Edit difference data
>>>>>
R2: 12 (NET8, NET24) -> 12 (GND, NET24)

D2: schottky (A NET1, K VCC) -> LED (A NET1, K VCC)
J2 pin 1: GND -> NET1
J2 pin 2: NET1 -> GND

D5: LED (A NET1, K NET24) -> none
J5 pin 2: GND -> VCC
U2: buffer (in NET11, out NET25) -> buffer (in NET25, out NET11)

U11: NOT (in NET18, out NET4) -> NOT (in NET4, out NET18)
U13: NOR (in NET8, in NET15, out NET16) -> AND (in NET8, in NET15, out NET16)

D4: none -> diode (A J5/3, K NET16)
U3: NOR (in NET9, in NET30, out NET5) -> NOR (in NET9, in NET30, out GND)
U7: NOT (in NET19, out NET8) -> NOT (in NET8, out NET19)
<<<<<
>>>>>
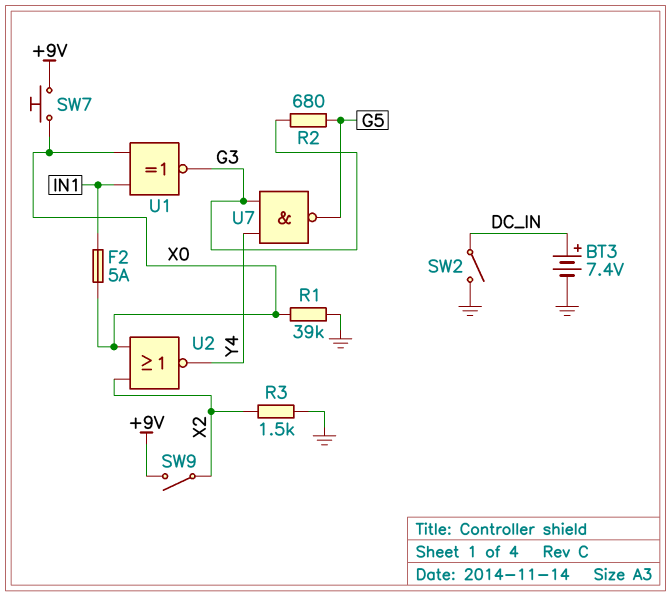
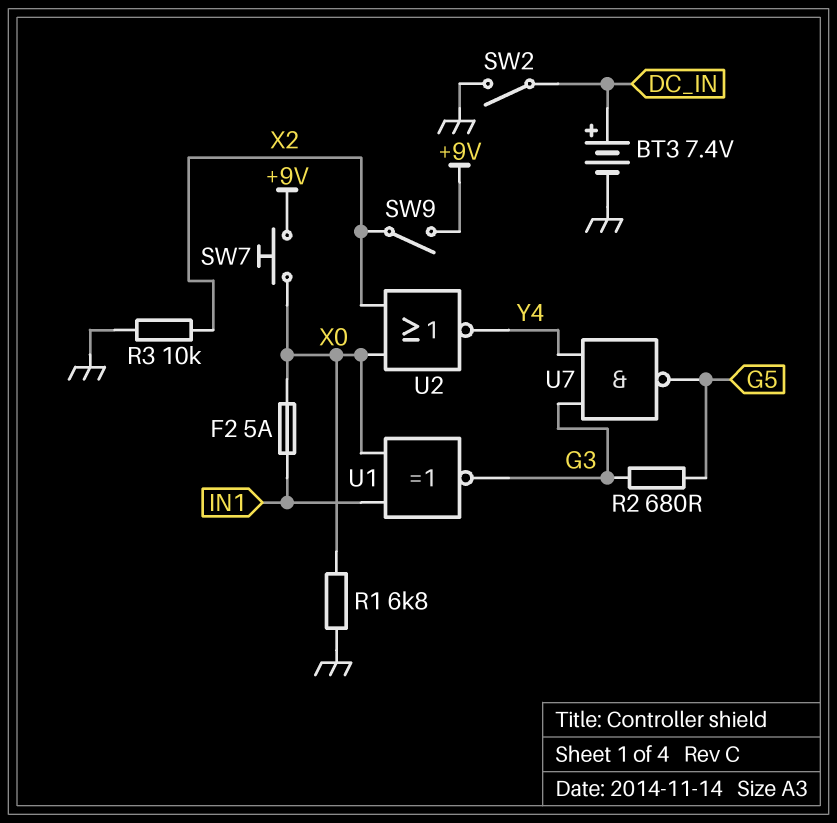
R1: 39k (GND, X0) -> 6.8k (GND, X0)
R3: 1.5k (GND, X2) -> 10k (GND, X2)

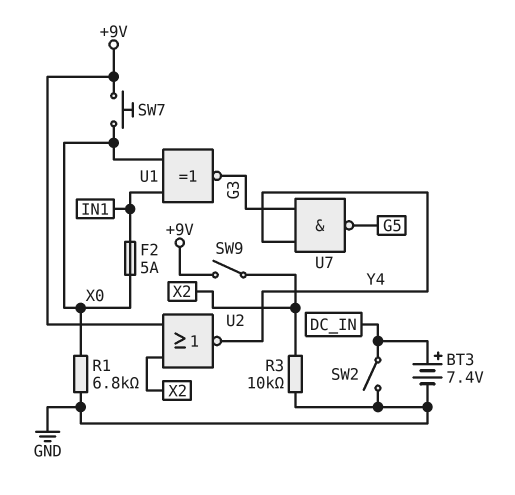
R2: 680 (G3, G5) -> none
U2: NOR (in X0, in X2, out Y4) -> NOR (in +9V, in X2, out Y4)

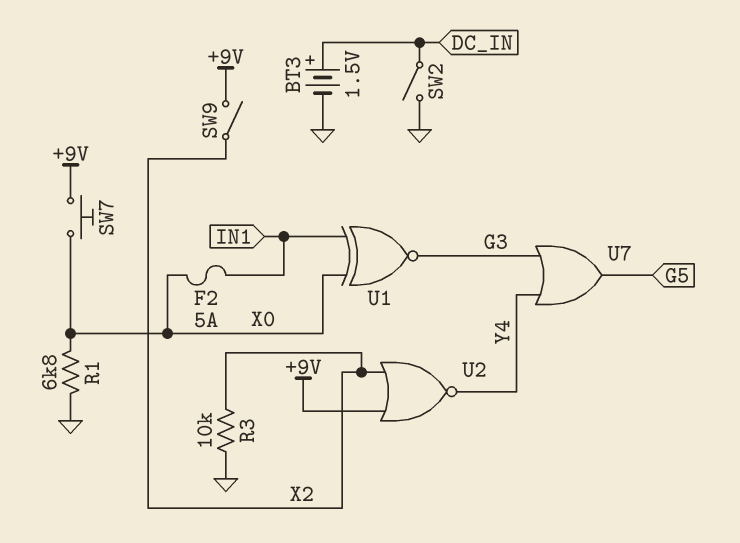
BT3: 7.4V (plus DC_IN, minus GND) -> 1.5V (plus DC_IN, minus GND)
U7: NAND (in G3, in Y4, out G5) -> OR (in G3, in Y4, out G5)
<<<<<
__TASK PROMPT__: The output should be exactly the lines above from the line containing "D4: none -> diode (A J5/3, K NET16)" to the line containing "U7: NOT (in", inclusive, with no other lines.

__OUTPUT OF THE EXERCISE__:
D4: none -> diode (A J5/3, K NET16)
U3: NOR (in NET9, in NET30, out NET5) -> NOR (in NET9, in NET30, out GND)
U7: NOT (in NET19, out NET8) -> NOT (in NET8, out NET19)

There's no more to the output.